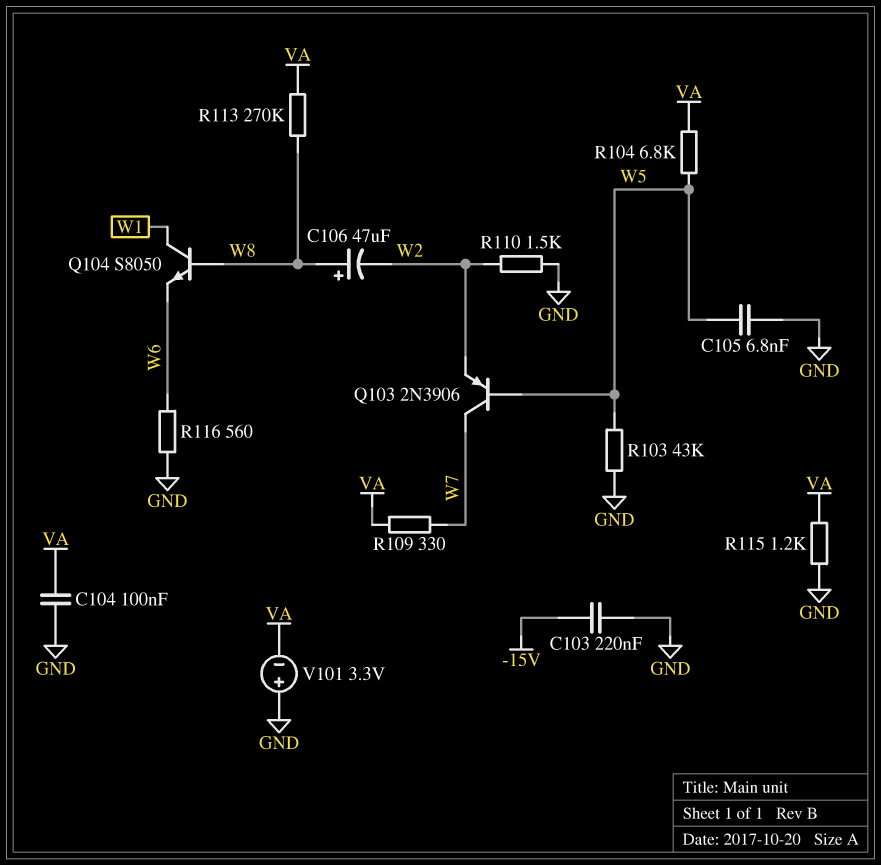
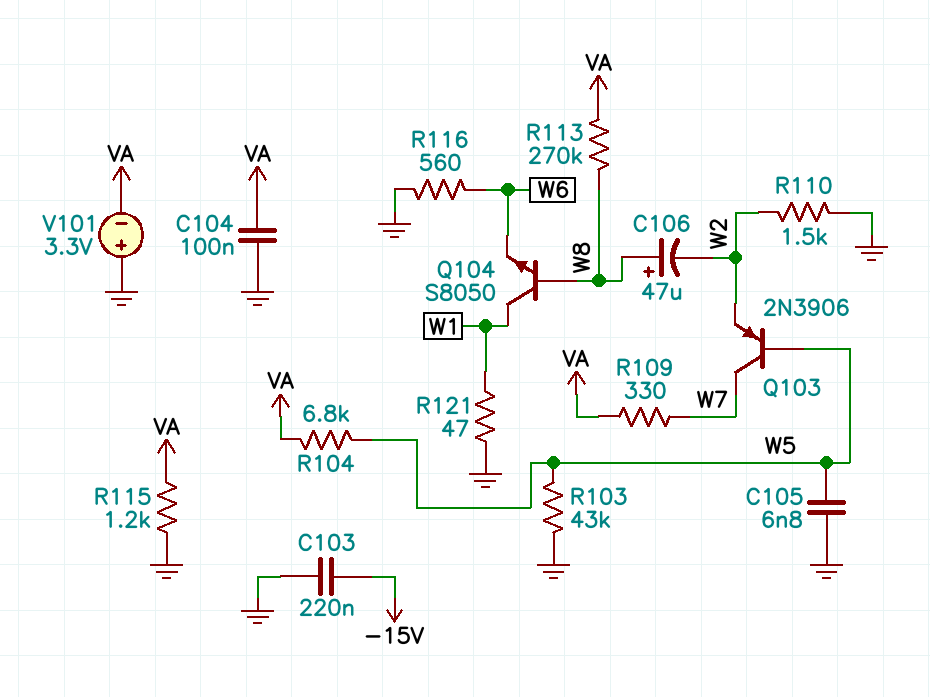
R121: none -> 47 (GND, W1)

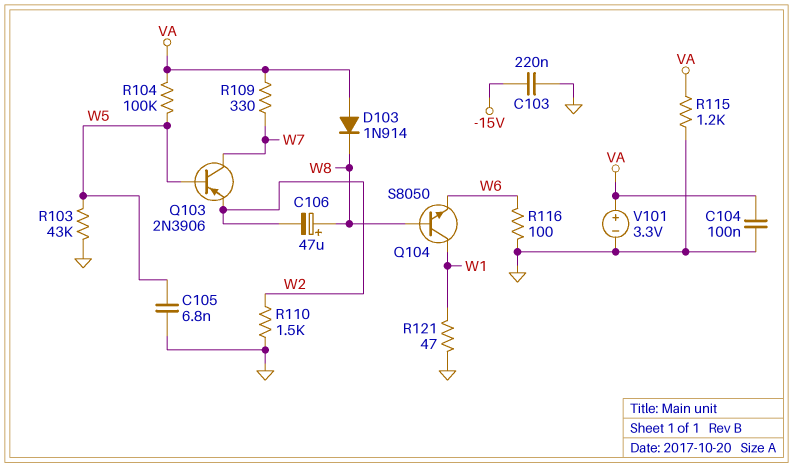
D103: none -> diode 1N914 (A VA, K W8)
R104: 6.8k (VA, W5) -> 100k (VA, W5)
R113: 270k (VA, W8) -> none
R116: 560 (GND, W6) -> 100 (GND, W6)
V101: 3.3V (plus GND, minus VA) -> 3.3V (plus VA, minus GND)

....

- **EXERCISE**: Your response should hold only an exact copy of the lines above, from the one containing "R113: 270k (VA, W8) -> none" through the end of the entries.

- **RESULT OF THE TASK**:
R113: 270k (VA, W8) -> none
R116: 560 (GND, W6) -> 100 (GND, W6)
V101: 3.3V (plus GND, minus VA) -> 3.3V (plus VA, minus GND)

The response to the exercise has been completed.